=== Raw data ===

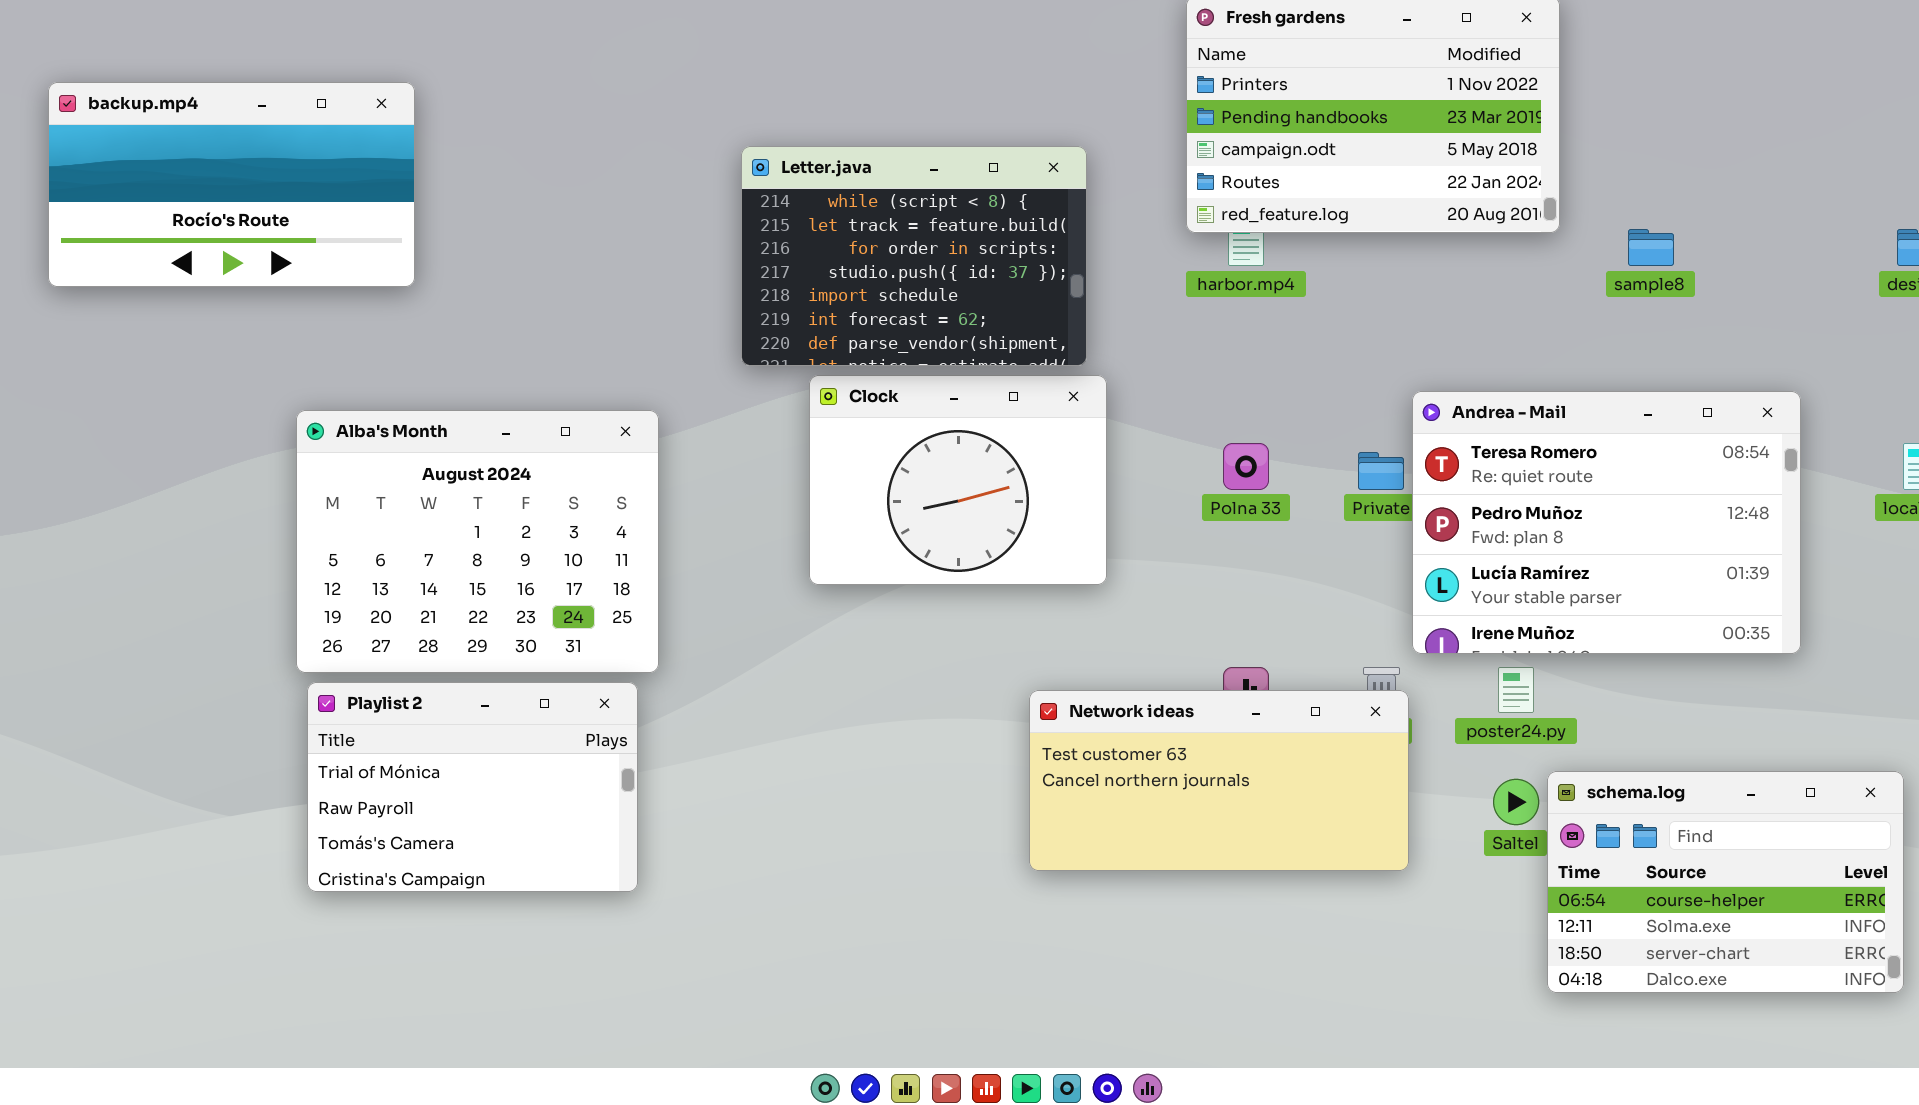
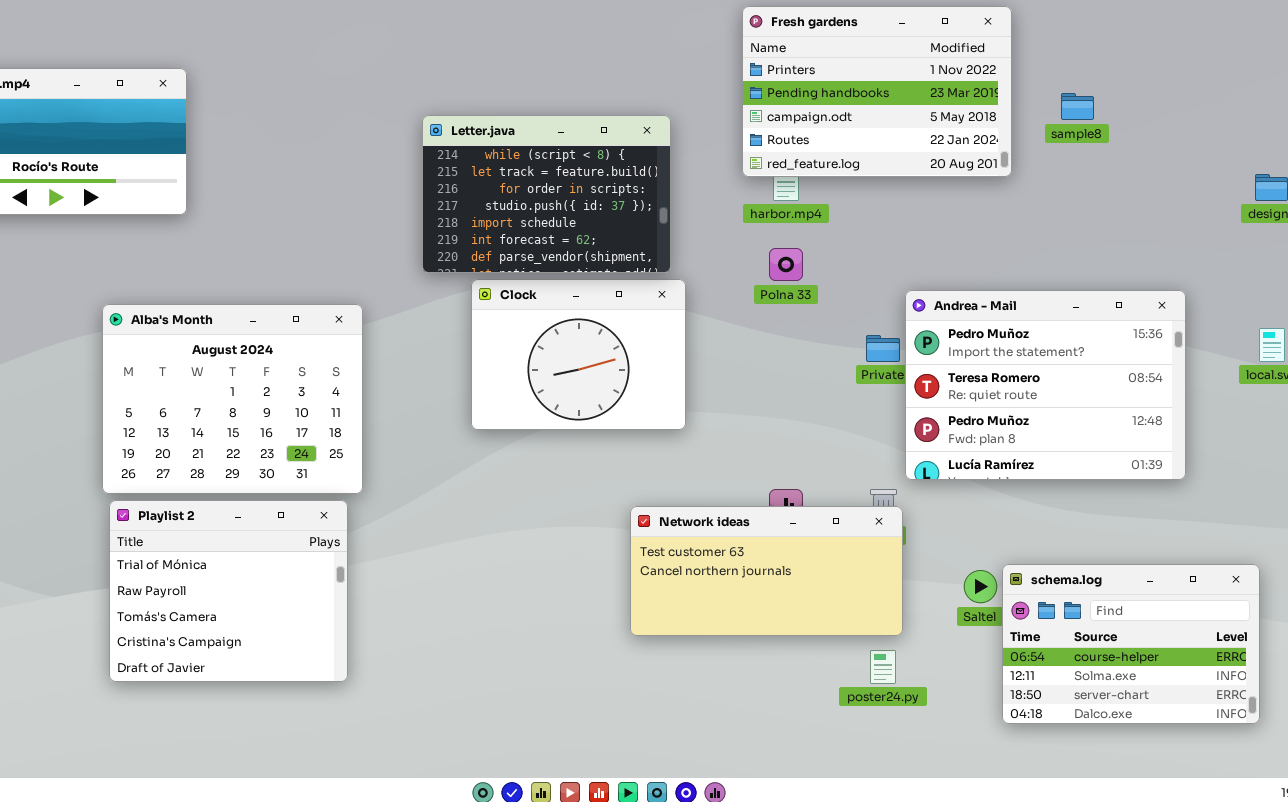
sample8: [1628,229,1674,266] -> [1061,93,1094,120], moved
Andrea - Mail: [1412,391,1801,654] -> [905,290,1186,480], scrolled up 1 row
Polna 33: [1223,443,1269,490] -> [769,248,803,281], moved
poster24.py: [1498,667,1534,713] -> [870,650,896,684], moved
Playlist 2: [307,682,638,892] -> [109,500,348,682], resized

===

• _What you have to do_
Please restate the entries word for word. Skip the pictures.

• _Expected answer_
sample8: [1628,229,1674,266] -> [1061,93,1094,120], moved
Andrea - Mail: [1412,391,1801,654] -> [905,290,1186,480], scrolled up 1 row
Polna 33: [1223,443,1269,490] -> [769,248,803,281], moved
poster24.py: [1498,667,1534,713] -> [870,650,896,684], moved
Playlist 2: [307,682,638,892] -> [109,500,348,682], resized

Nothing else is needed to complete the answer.